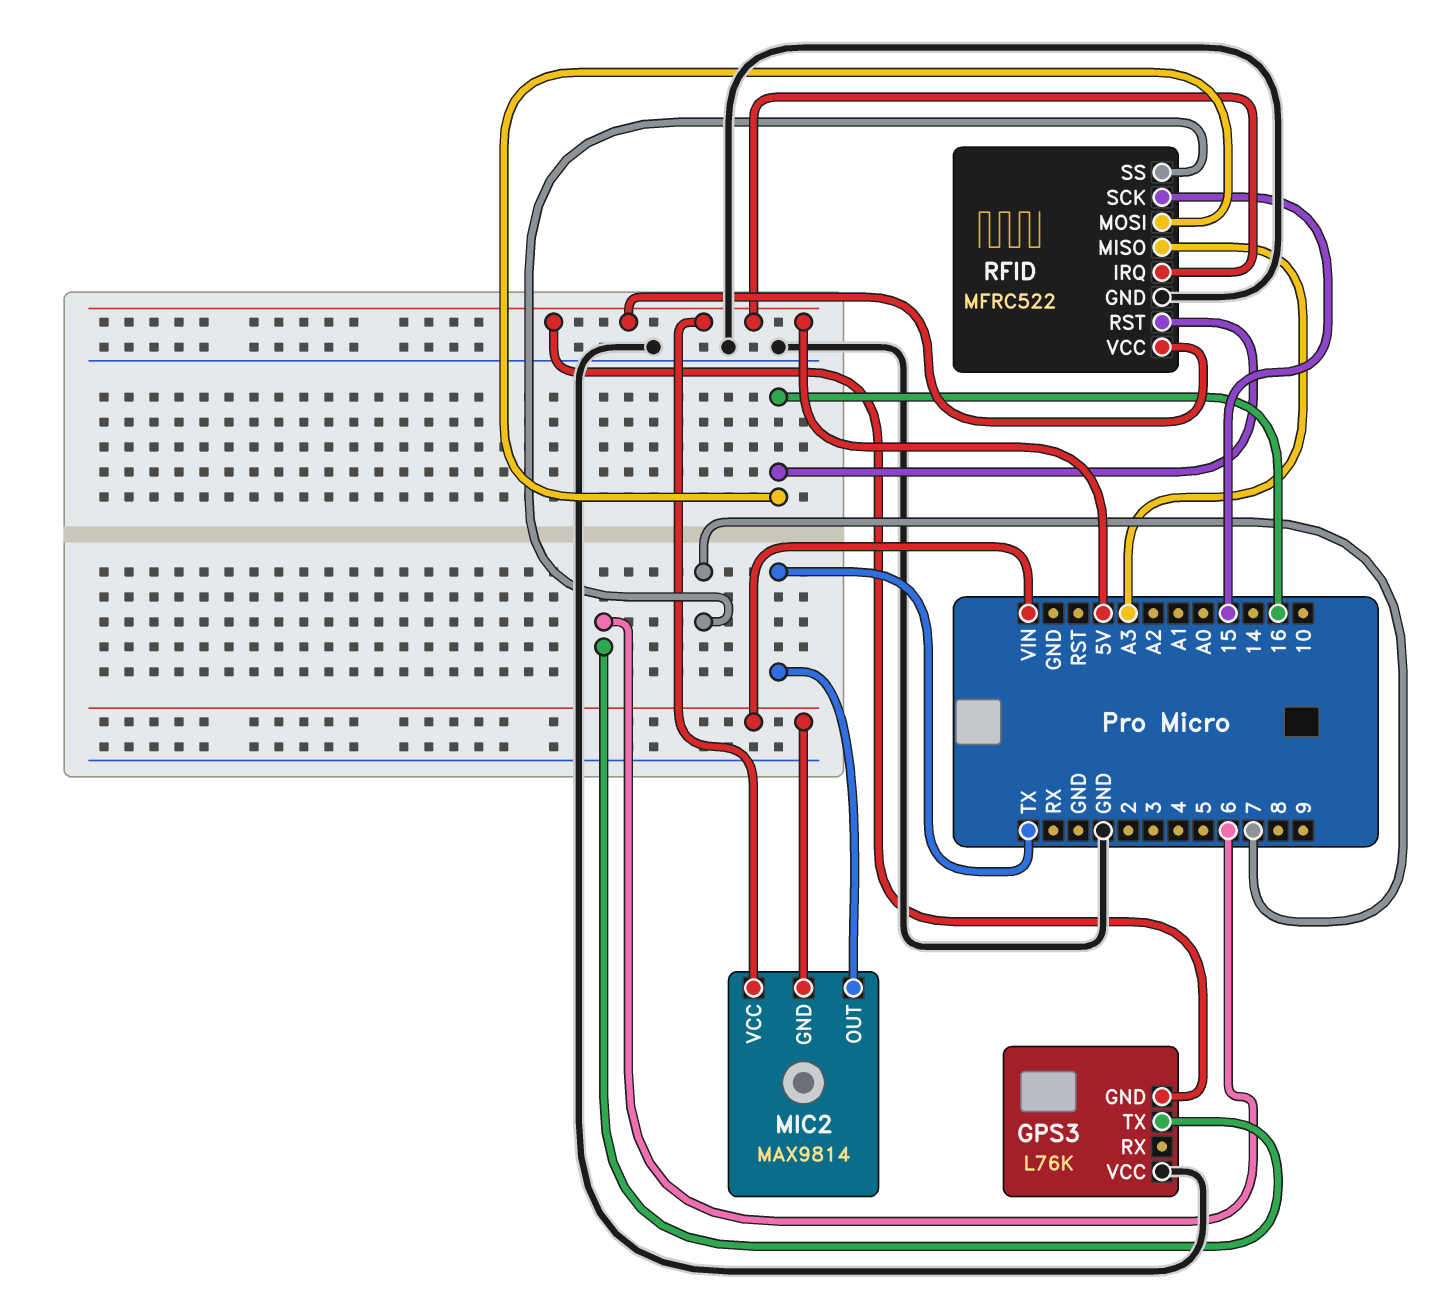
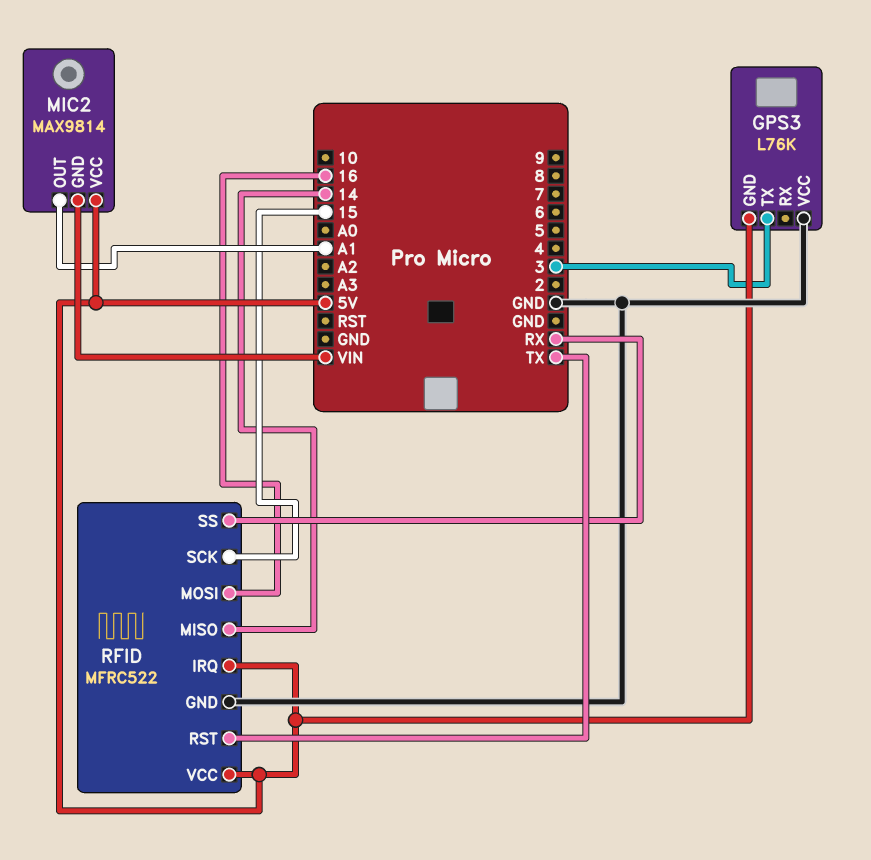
GPS3 pin TX: 6 -> 3
MIC2 pin OUT: TX -> A1
RFID pin MISO: A3 -> 14
RFID pin RST: 16 -> TX
RFID pin SS: 7 -> RX

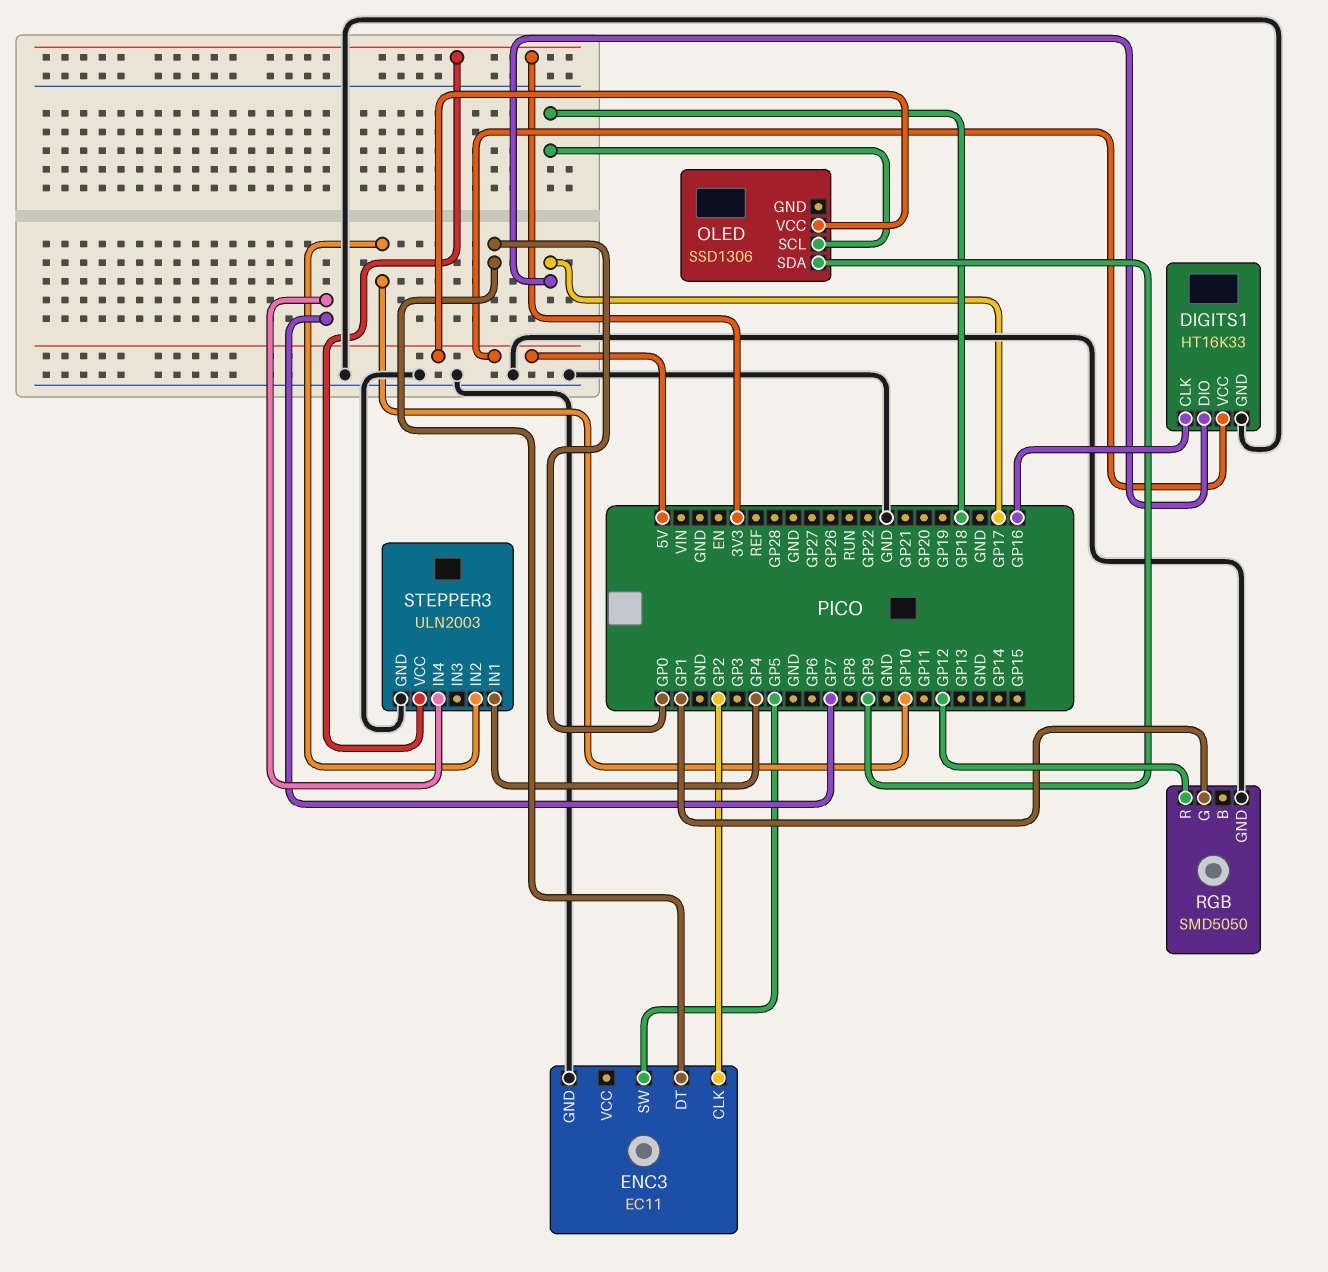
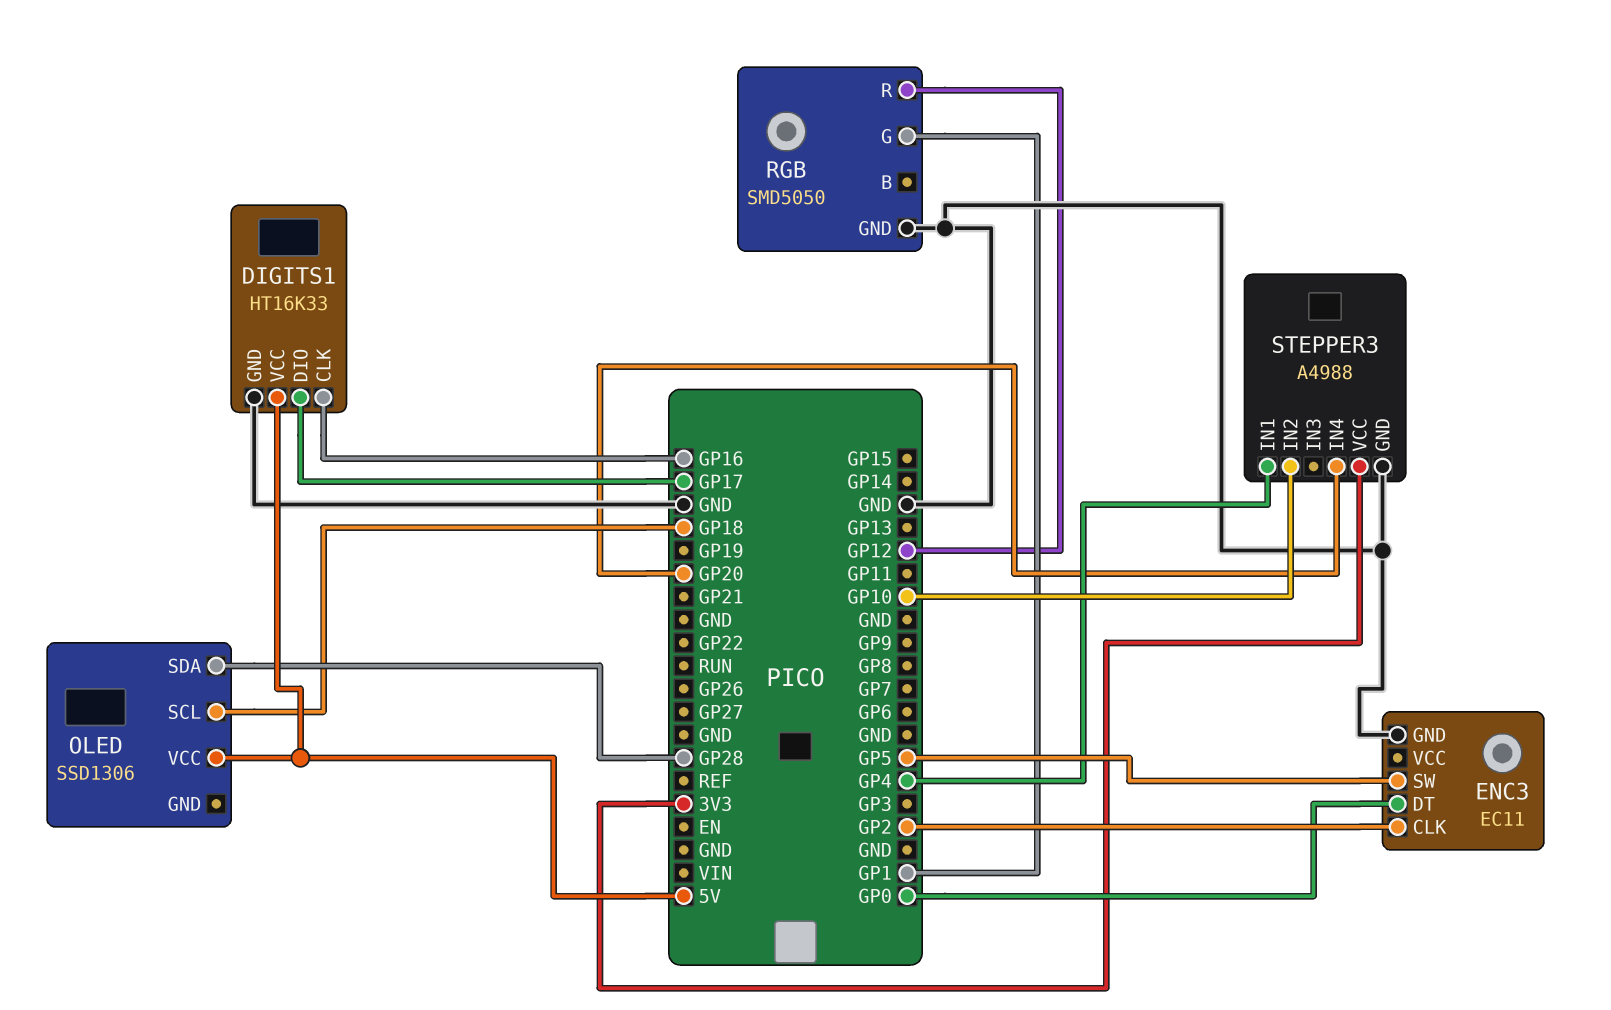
OLED pin SDA: GP9 -> GP28
STEPPER3: ULN2003 -> A4988
STEPPER3 pin IN4: GP7 -> GP20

________________

Please retype exactly the lines from the one containing "RFID pin SS: 7 -> RX" through the last line of the records, both included, leaving out every picture.

RFID pin SS: 7 -> RX

OLED pin SDA: GP9 -> GP28
STEPPER3: ULN2003 -> A4988
STEPPER3 pin IN4: GP7 -> GP20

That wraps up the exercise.